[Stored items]

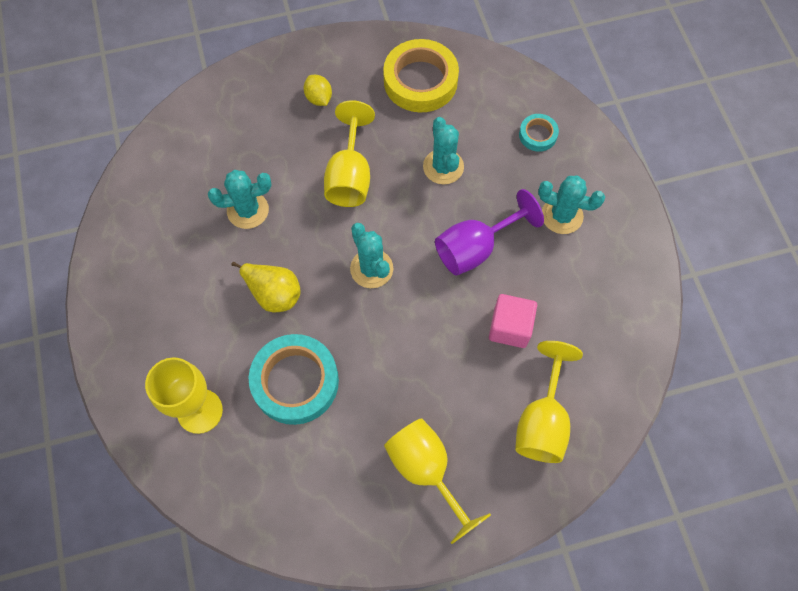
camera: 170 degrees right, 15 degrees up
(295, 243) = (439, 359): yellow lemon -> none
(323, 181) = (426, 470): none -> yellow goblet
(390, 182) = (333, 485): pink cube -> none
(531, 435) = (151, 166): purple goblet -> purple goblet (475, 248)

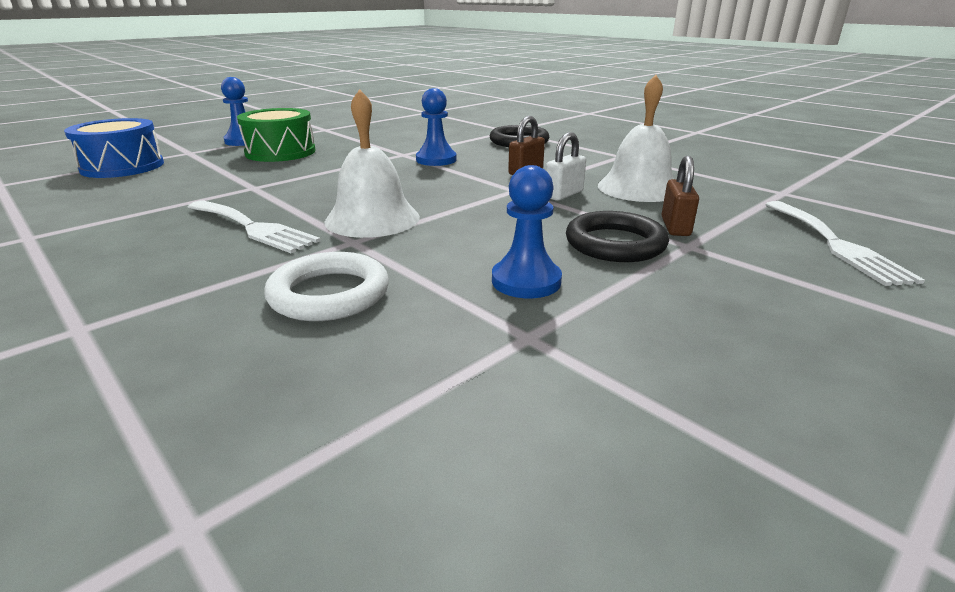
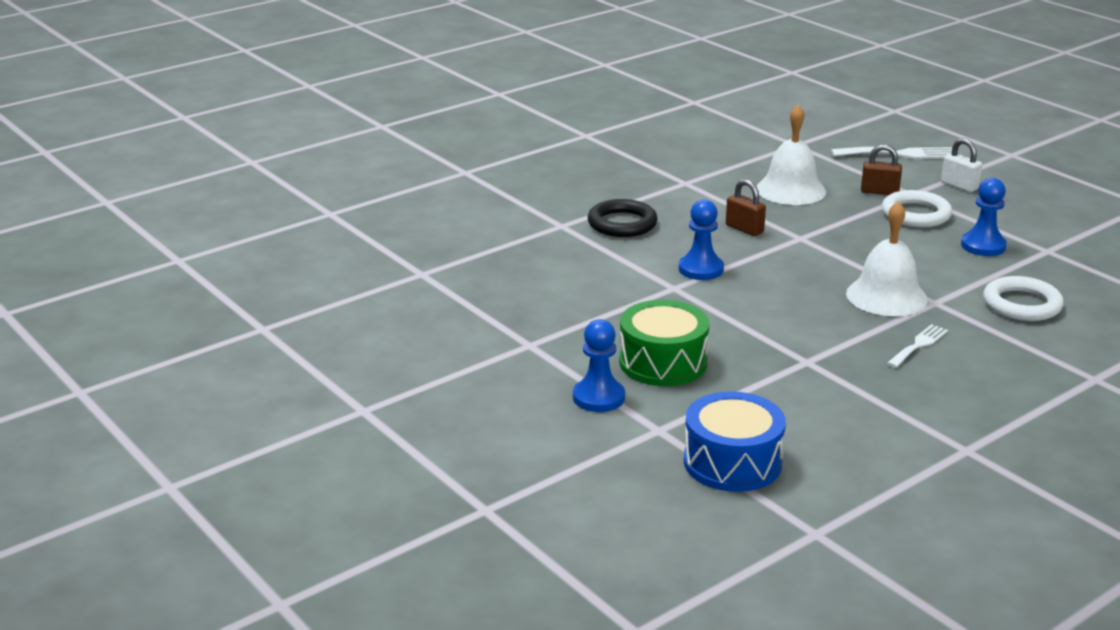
camera: 85 degrees left, 0 degrees up
(253, 228) = (918, 345): white fork -> white fork, size x0.63
(563, 194) = (812, 219): white padlock -> white padlock (959, 186)
(615, 243) = (916, 214): black ring -> white ring

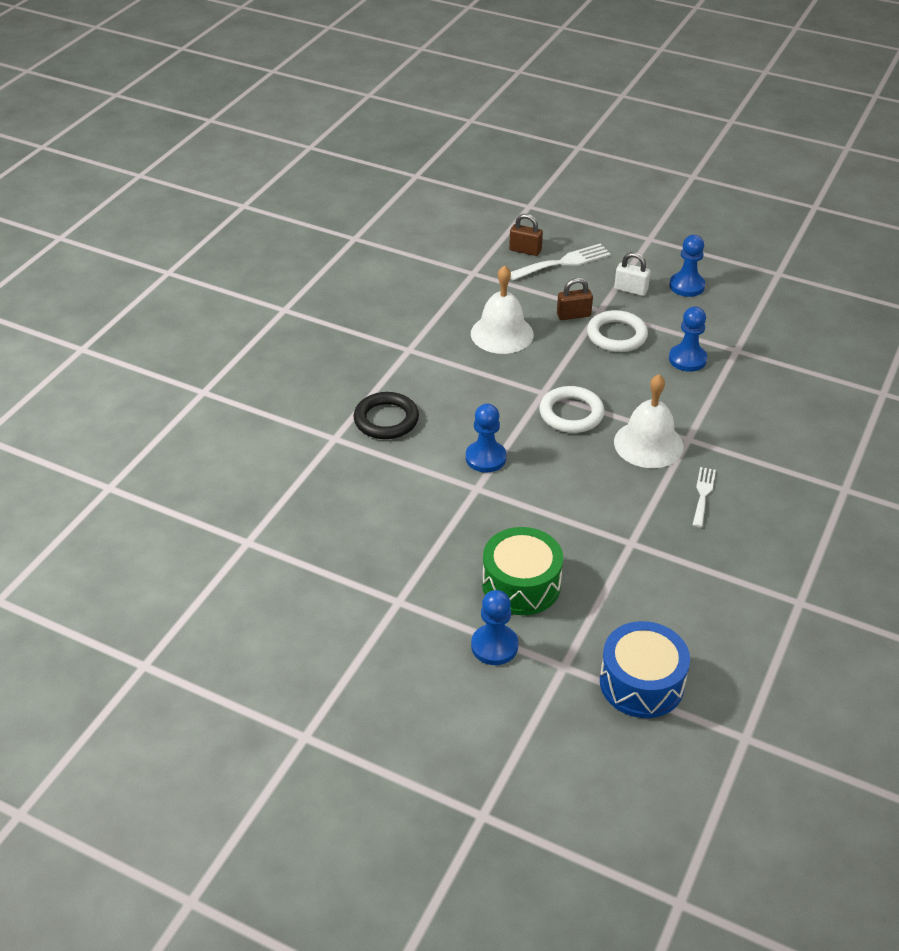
camera: 25 degrees left, 15 degrees up
(744, 229) = (492, 395): brown padlock -> brown padlock (525, 250)
(1022, 304) = (751, 421): white ring -> white ring (571, 413)
(1027, 194) = (686, 286): none -> blue pawn

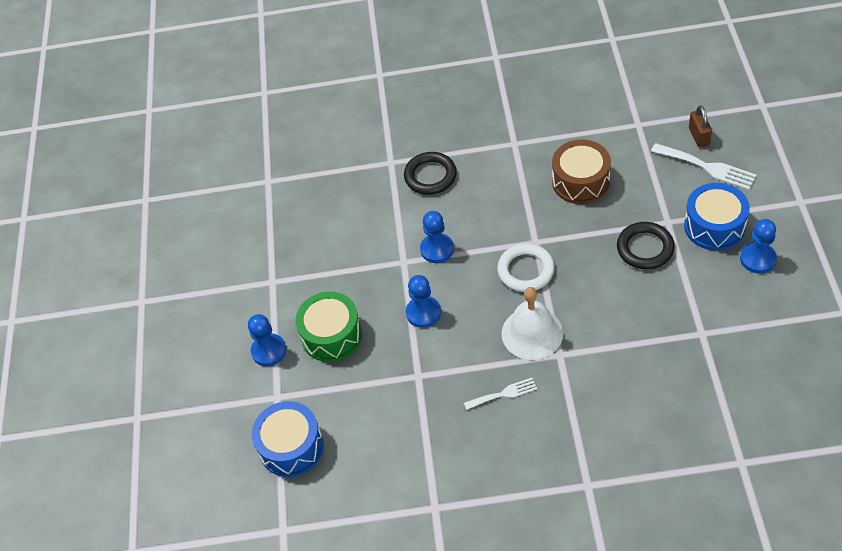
camera: 65 degrees right, 10 degrees up
(502, 333) = (580, 181): white bell -> brown drum
(573, 315) = (644, 209): brown padlock -> none
(616, 335) = (645, 248): white ring -> black ring
(630, 290) = (714, 226): white padlock -> blue drum
(687, 359) = (657, 307): blue pawn -> blue pawn (423, 313)

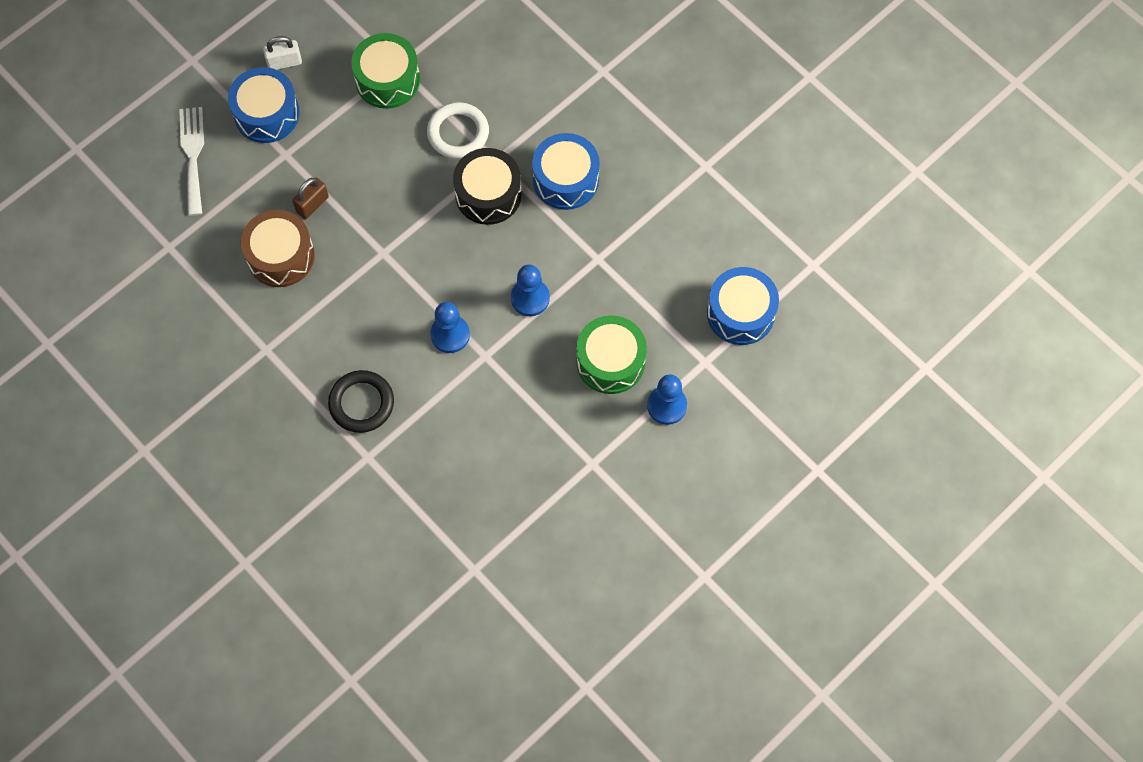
camera: 135 degrees left, 15 degrees up
(503, 394) = (565, 179): white fork -> blue drum
(526, 270) = (422, 241): white ring -> white ring (458, 133)
(532, 333) = (488, 194): white bell -> black drum
(645, 248) = (330, 156): black ring -> none
(691, 319) = (387, 80): none -> green drum
(699, 136) = (154, 183): brown padlock -> brown padlock (312, 204)
(757, 259) = (284, 62): blue pawn -> white padlock

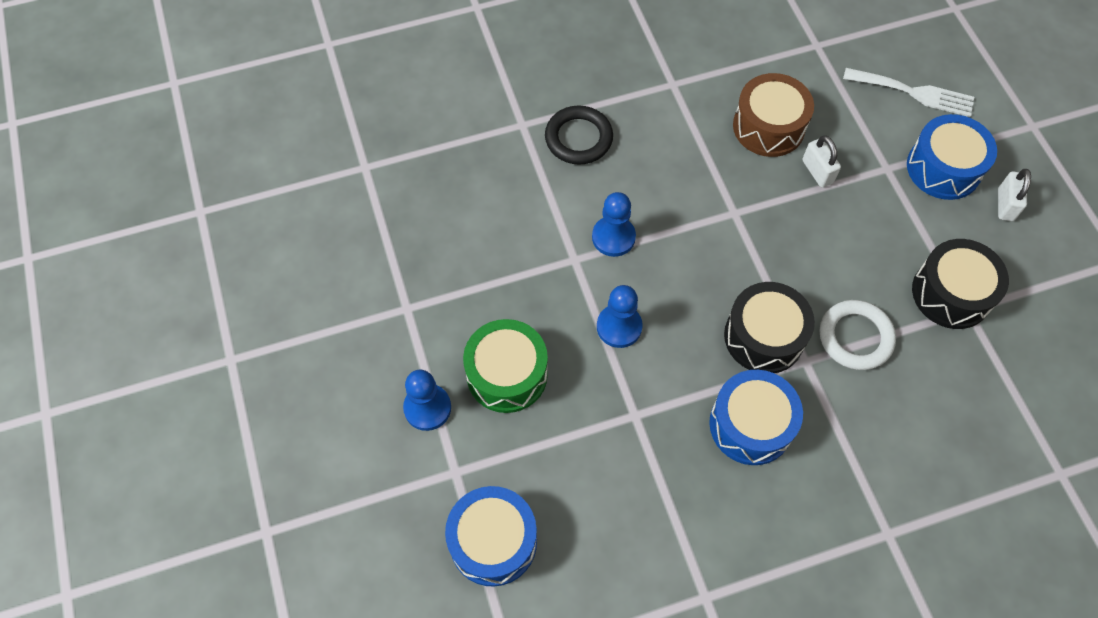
camera: 115 degrees right, 5 degrees down
(312, 204) = (817, 172): brown padlock -> white padlock
(387, 80) = (951, 293): green drum -> black drum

> _TO-DO ITEM_
Both the line containing "(1027, 194) = (686, 286): none -> blue pawn" and the line containing "(526, 270) = (422, 241): white" above belong in the output, as do the lines between them. Print them exactly, without pictures.

> _TASK SOLUTION_
(1027, 194) = (686, 286): none -> blue pawn

camera: 65 degrees right, 10 degrees up
(502, 333) = (580, 181): white bell -> brown drum
(573, 315) = (644, 209): brown padlock -> none
(616, 335) = (645, 248): white ring -> black ring
(630, 290) = (714, 226): white padlock -> blue drum
(687, 359) = (657, 307): blue pawn -> blue pawn (423, 313)

camera: 135 degrees left, 15 degrees up
(503, 394) = (565, 179): white fork -> blue drum
(526, 270) = (422, 241): white ring -> white ring (458, 133)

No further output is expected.